[ACTIVITY] Find the line containing "black brick M1:N1", then return it and every line after it through the end of the records, exactly. Leave out pictures.

[DATASET EXCERPTS]
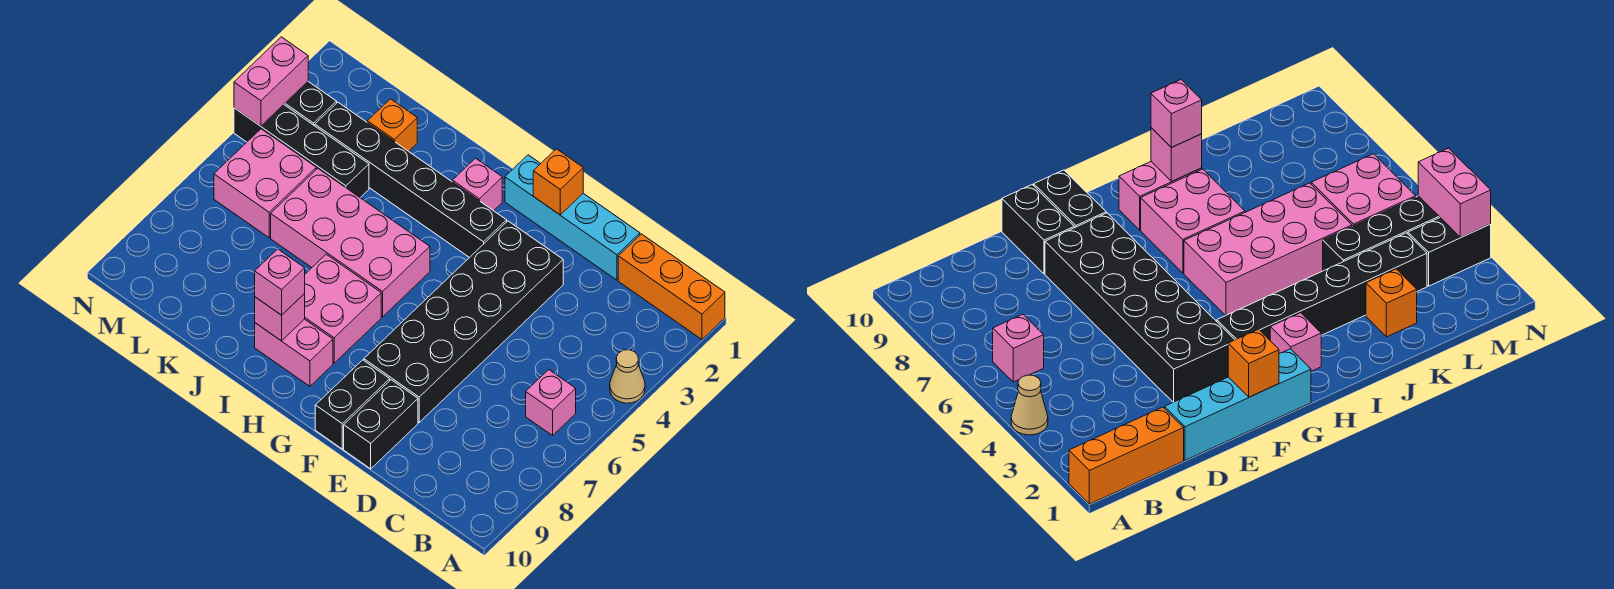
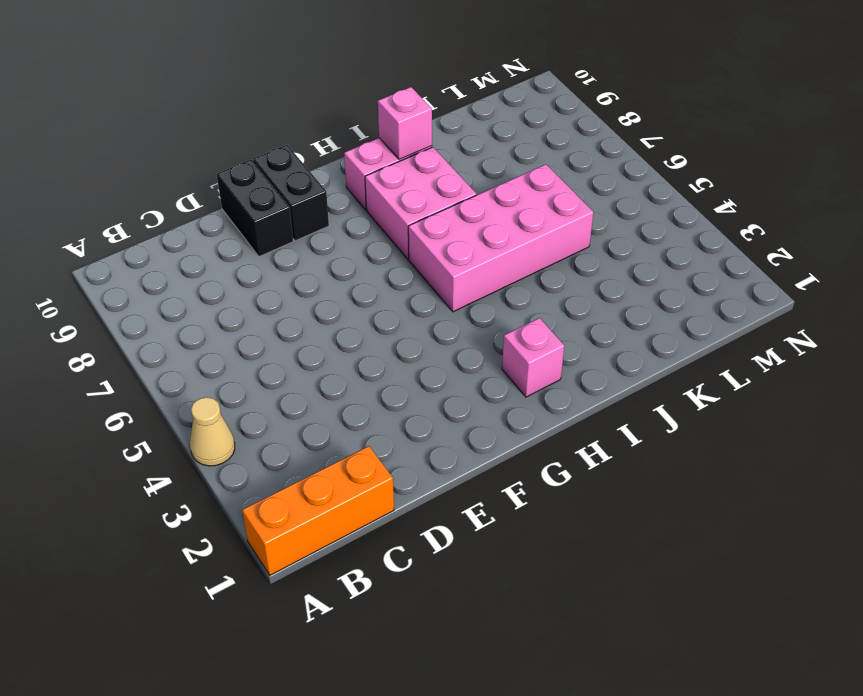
none -> pink brick B6 level 1
none -> cyan brick D1:G1 level 1
none -> black brick E3:F8 level 1

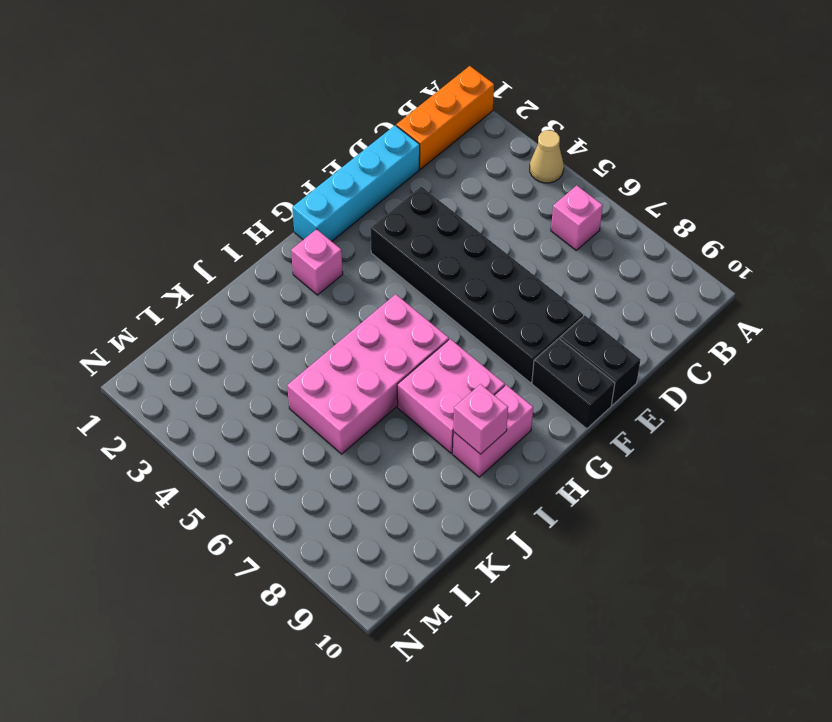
none -> black brick G3:L3 level 1
none -> orange brick K2 level 1
none -> black brick K4:N4 level 1

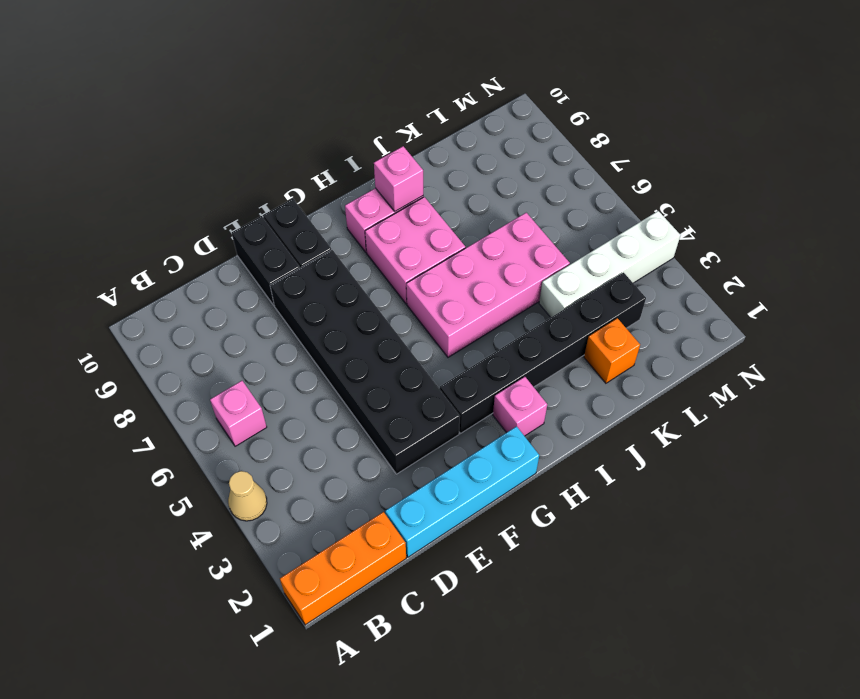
white brick K4:N4 level 1 -> black brick K4:N4 level 1
none -> pink brick L5:M6 level 1
none -> black brick M3:N3 level 1
none -> orange brick F1 level 2

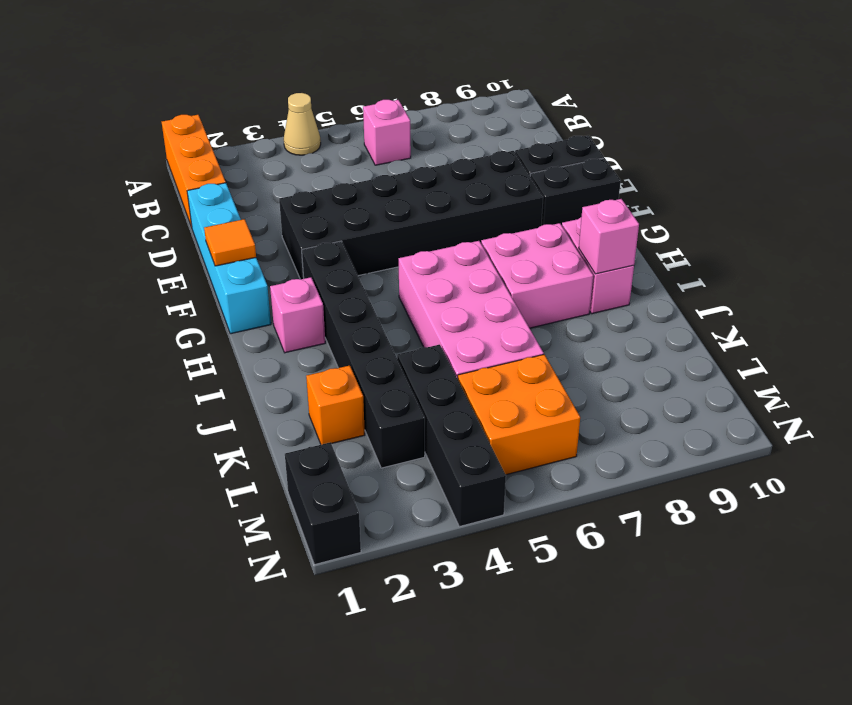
orange tile F1 level 2 -> orange brick F1 level 2
orange brick L5:M6 level 1 -> pink brick L5:M6 level 1
black brick M1:N1 level 1 -> black brick M3:N3 level 1
none -> pink brick N3:N4 level 2
none -> pink brick I9 level 3

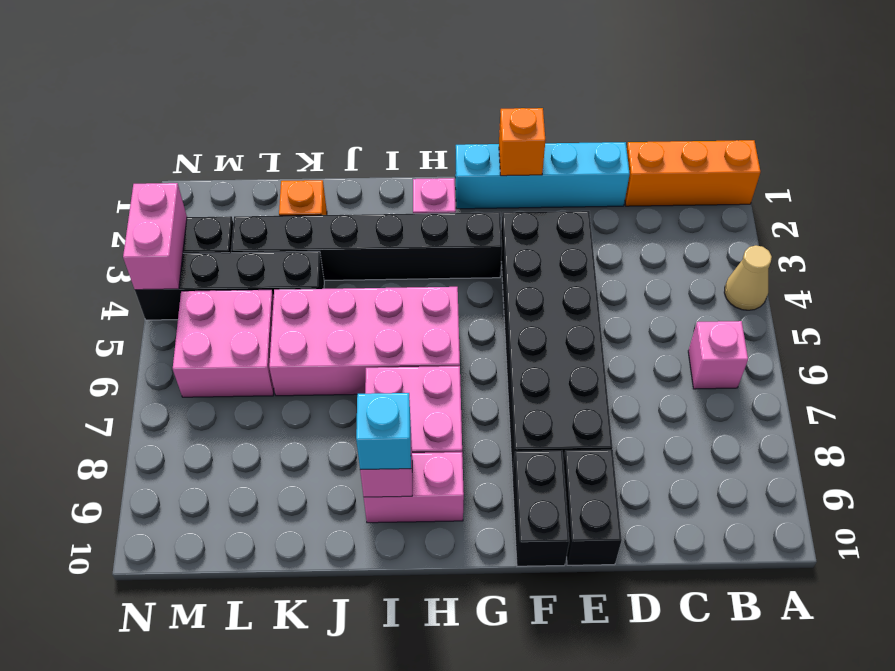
cyan brick I9 level 3 -> pink brick I9 level 3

[OUTPUT OF THE TASK]
black brick M1:N1 level 1 -> black brick M3:N3 level 1
none -> pink brick N3:N4 level 2
none -> pink brick I9 level 3

cyan brick I9 level 3 -> pink brick I9 level 3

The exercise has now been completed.